══ SOURCE DATA ══

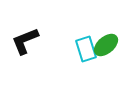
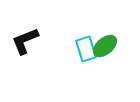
green ellipse: moved 1 px left, 1 px down
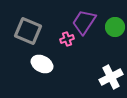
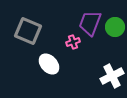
purple trapezoid: moved 6 px right, 1 px down; rotated 12 degrees counterclockwise
pink cross: moved 6 px right, 3 px down
white ellipse: moved 7 px right; rotated 20 degrees clockwise
white cross: moved 1 px right, 1 px up
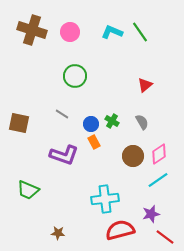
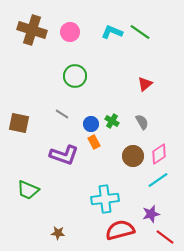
green line: rotated 20 degrees counterclockwise
red triangle: moved 1 px up
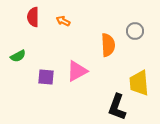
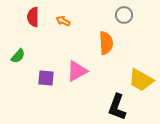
gray circle: moved 11 px left, 16 px up
orange semicircle: moved 2 px left, 2 px up
green semicircle: rotated 21 degrees counterclockwise
purple square: moved 1 px down
yellow trapezoid: moved 2 px right, 3 px up; rotated 56 degrees counterclockwise
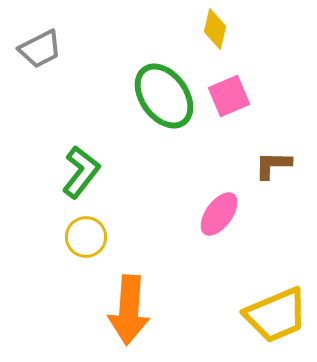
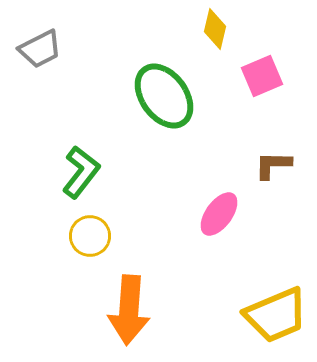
pink square: moved 33 px right, 20 px up
yellow circle: moved 4 px right, 1 px up
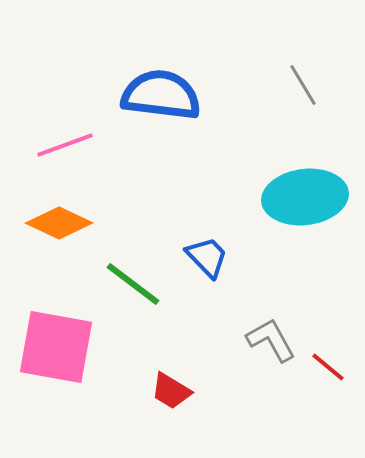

═══

Output the number of lines above holding the word "white", and nothing besides it.

[YOUR RESPONSE] 2